Restate word for word each line of the data, starting at the one containing "(341, 527) = (520, 437): turquoise" and running through the last.

[Object matching data]
┏━━
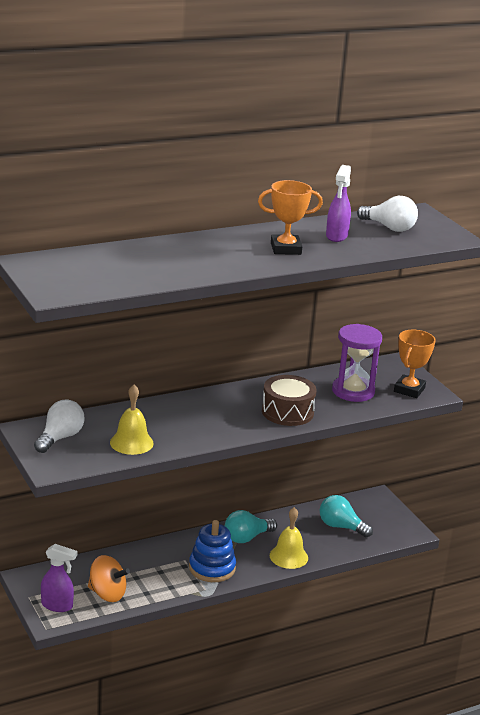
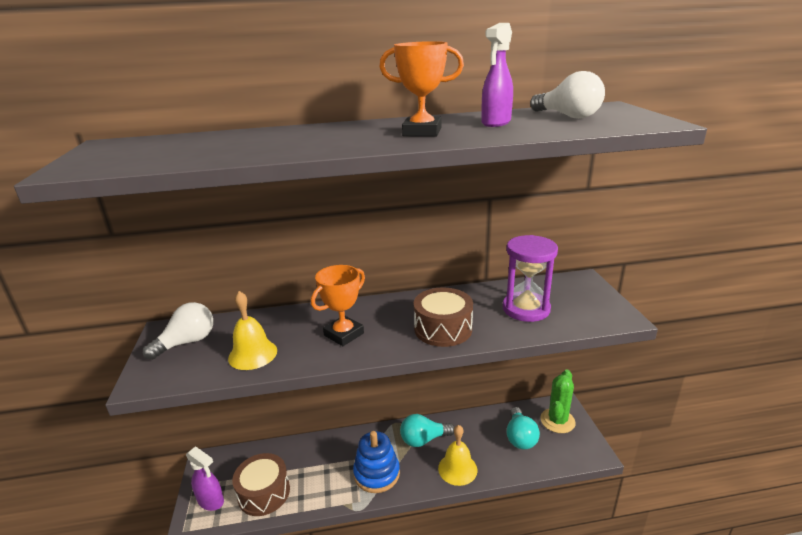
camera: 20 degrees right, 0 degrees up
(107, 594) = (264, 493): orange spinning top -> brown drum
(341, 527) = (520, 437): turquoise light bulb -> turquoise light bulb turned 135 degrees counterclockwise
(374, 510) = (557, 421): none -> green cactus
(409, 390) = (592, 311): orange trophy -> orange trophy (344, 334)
┗━━
## Output for this exercise
(341, 527) = (520, 437): turquoise light bulb -> turquoise light bulb turned 135 degrees counterclockwise
(374, 510) = (557, 421): none -> green cactus
(409, 390) = (592, 311): orange trophy -> orange trophy (344, 334)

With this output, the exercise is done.